→ INSTRUCTION: Throughout the records below, find each line holding "green" and copy it.

→ RECORDS FOR PROCESSING:
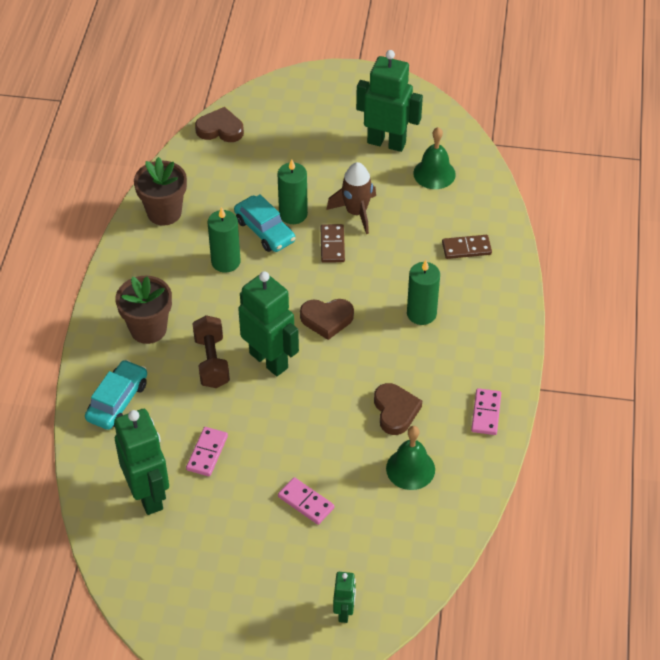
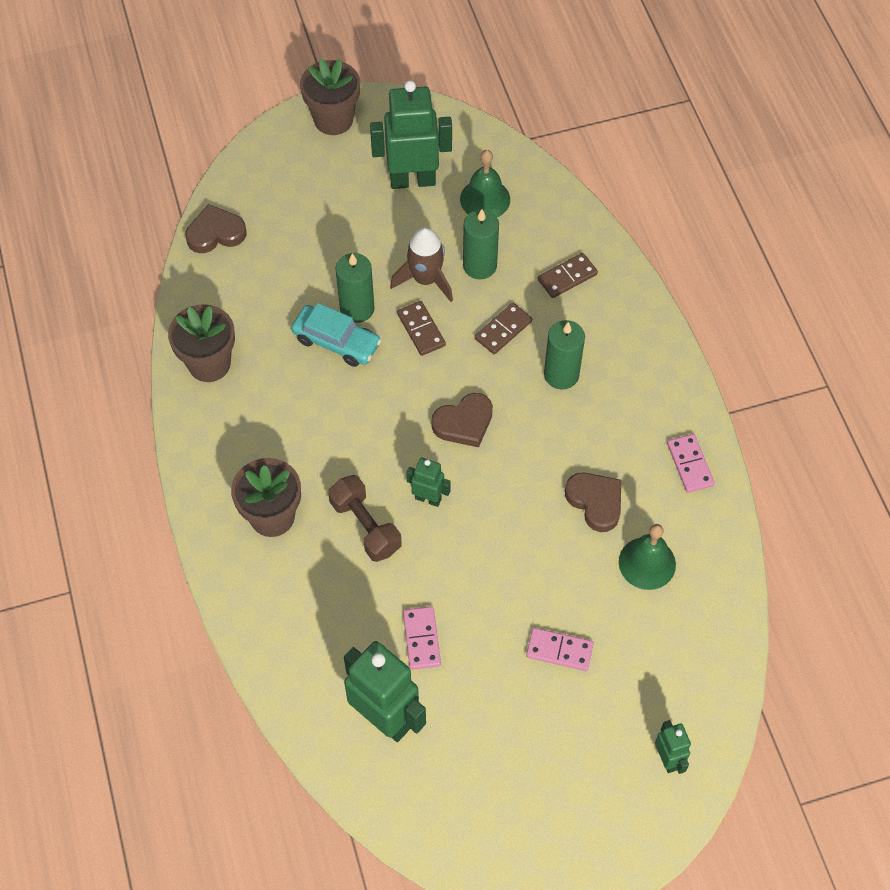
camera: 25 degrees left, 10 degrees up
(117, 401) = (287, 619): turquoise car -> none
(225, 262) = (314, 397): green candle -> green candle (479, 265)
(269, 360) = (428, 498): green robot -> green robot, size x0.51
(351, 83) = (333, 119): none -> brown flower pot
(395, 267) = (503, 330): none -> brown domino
--
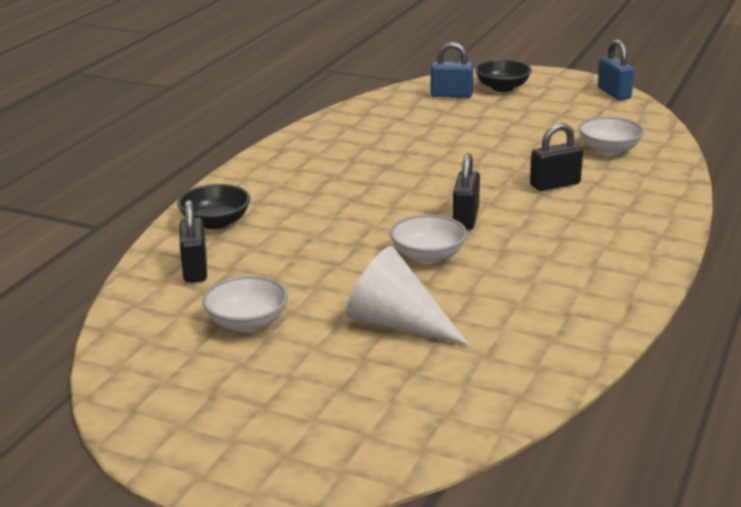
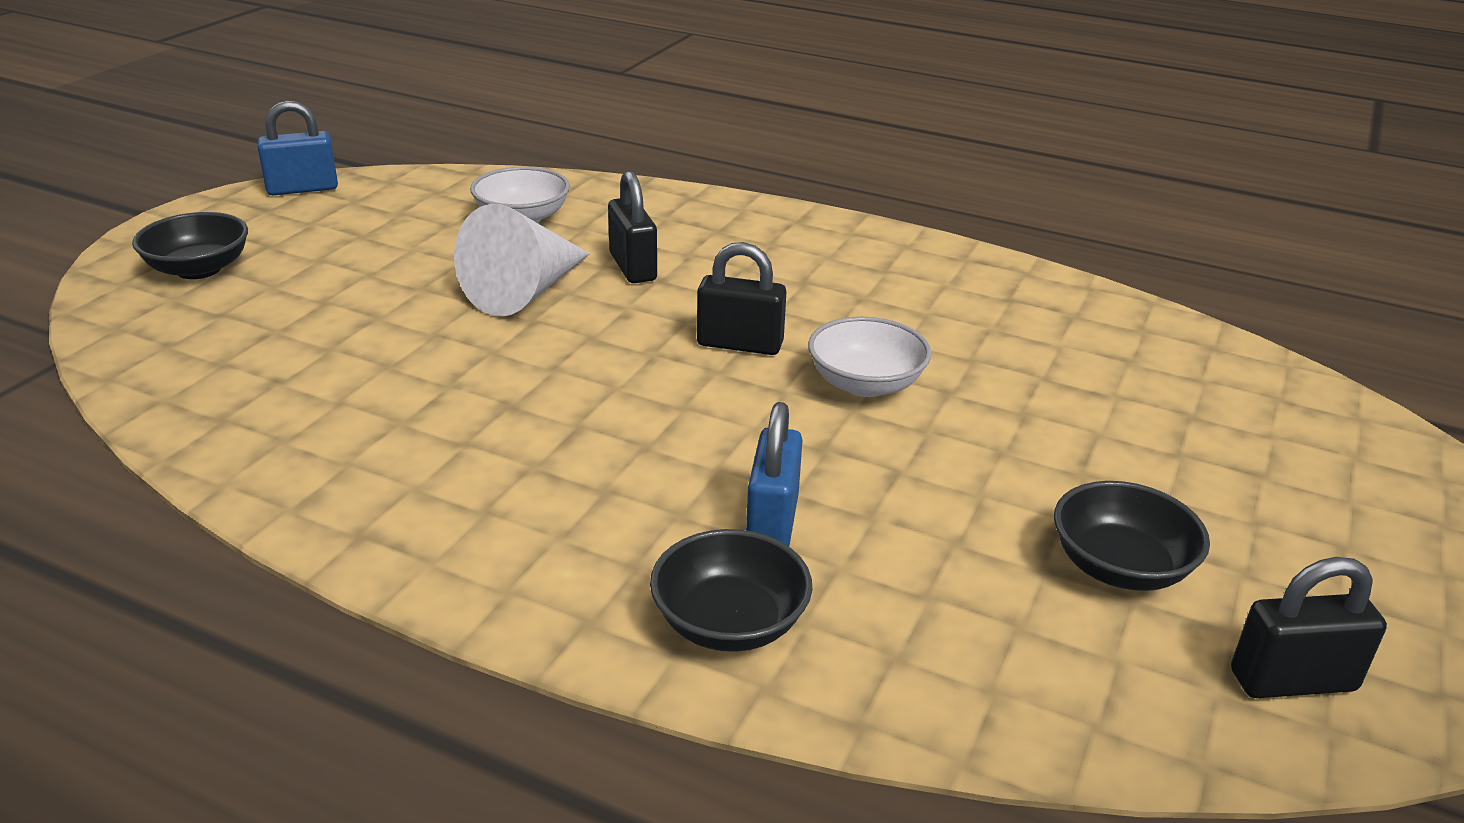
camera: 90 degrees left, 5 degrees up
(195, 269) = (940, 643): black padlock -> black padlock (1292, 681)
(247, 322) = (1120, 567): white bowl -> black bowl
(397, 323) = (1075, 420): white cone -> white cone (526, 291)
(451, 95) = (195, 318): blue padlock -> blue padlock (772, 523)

→ OUTPUT OF THE TASK:
(225, 262) = (314, 397): green candle -> green candle (479, 265)
(269, 360) = (428, 498): green robot -> green robot, size x0.51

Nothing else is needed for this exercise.